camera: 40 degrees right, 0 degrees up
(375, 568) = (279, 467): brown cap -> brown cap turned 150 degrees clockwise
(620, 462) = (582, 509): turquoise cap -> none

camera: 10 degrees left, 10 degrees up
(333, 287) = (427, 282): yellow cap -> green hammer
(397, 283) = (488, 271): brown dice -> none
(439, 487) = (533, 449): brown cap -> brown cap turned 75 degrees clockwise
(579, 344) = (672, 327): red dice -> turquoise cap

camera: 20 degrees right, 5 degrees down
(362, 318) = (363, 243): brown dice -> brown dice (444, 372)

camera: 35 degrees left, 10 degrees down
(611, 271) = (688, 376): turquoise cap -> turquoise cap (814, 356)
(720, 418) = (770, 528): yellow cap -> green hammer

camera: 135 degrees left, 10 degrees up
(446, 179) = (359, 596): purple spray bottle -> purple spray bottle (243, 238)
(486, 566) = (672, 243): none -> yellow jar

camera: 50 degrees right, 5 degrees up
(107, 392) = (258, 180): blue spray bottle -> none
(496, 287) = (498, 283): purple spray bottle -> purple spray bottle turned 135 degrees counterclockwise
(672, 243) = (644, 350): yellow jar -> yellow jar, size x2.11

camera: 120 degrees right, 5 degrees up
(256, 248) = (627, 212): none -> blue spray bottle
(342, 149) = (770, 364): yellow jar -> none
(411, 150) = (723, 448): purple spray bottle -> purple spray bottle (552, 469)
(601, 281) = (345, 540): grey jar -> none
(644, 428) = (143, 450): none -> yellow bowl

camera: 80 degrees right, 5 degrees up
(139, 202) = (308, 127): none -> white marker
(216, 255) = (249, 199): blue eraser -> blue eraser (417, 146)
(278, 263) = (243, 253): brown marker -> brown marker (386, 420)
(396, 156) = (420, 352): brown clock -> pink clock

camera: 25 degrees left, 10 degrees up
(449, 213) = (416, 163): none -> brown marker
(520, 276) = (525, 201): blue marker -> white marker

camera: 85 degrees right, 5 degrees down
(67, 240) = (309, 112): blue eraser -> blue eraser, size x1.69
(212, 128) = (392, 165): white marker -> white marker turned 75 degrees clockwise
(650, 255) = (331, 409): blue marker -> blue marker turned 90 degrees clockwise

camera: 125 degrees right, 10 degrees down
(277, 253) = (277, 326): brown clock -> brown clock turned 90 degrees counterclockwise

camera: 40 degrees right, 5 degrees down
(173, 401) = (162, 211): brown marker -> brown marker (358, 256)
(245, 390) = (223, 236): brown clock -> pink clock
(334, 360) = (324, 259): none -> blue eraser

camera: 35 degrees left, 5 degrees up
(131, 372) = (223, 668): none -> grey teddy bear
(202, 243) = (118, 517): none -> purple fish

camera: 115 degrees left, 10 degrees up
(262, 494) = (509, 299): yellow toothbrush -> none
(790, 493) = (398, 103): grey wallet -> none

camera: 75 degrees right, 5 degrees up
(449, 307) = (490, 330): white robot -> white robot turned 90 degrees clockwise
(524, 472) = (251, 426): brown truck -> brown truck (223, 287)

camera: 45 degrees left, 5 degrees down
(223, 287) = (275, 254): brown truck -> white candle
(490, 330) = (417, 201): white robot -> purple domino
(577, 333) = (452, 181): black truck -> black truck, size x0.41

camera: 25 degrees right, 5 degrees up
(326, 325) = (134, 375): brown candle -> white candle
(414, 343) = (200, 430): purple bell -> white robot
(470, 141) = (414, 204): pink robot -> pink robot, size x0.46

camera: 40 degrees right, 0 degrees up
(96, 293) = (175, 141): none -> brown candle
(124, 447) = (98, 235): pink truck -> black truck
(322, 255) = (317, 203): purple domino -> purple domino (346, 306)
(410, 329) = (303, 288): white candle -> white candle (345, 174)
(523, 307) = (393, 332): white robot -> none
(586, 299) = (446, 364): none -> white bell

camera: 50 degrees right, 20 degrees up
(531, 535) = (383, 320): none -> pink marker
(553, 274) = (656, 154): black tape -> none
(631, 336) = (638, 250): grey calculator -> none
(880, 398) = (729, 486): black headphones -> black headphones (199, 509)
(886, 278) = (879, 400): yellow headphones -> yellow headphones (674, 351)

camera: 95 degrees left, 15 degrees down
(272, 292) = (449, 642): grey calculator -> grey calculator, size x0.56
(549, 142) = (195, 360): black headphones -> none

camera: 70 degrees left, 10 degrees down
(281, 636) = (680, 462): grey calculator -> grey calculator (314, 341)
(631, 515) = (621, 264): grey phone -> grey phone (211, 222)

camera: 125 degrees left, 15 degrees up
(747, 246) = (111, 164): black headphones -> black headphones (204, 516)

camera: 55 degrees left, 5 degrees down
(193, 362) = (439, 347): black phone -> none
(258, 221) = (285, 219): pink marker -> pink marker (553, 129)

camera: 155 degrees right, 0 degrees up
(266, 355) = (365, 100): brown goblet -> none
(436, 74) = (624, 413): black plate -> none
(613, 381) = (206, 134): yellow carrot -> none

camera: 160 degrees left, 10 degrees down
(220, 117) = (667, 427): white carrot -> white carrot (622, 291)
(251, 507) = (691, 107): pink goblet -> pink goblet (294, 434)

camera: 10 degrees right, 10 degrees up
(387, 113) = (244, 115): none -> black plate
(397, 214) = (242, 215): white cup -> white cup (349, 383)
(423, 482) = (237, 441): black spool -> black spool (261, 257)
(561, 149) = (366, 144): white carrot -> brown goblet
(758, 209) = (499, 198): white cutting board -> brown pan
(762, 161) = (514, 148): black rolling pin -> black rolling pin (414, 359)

» **Description of the task**
From the listing above, the lines starting with the one that has "(375, 568) = (279, 467): brown" and running through the one that has "(672, 243) = (644, 350): yellow" should be copied exactly, ends included.

» **Reply**
(375, 568) = (279, 467): brown cap -> brown cap turned 150 degrees clockwise
(620, 462) = (582, 509): turquoise cap -> none

camera: 10 degrees left, 10 degrees up
(333, 287) = (427, 282): yellow cap -> green hammer
(397, 283) = (488, 271): brown dice -> none
(439, 487) = (533, 449): brown cap -> brown cap turned 75 degrees clockwise
(579, 344) = (672, 327): red dice -> turquoise cap

camera: 20 degrees right, 5 degrees down
(362, 318) = (363, 243): brown dice -> brown dice (444, 372)

camera: 35 degrees left, 10 degrees down
(611, 271) = (688, 376): turquoise cap -> turquoise cap (814, 356)
(720, 418) = (770, 528): yellow cap -> green hammer

camera: 135 degrees left, 10 degrees up
(446, 179) = (359, 596): purple spray bottle -> purple spray bottle (243, 238)
(486, 566) = (672, 243): none -> yellow jar

camera: 50 degrees right, 5 degrees up
(107, 392) = (258, 180): blue spray bottle -> none
(496, 287) = (498, 283): purple spray bottle -> purple spray bottle turned 135 degrees counterclockwise
(672, 243) = (644, 350): yellow jar -> yellow jar, size x2.11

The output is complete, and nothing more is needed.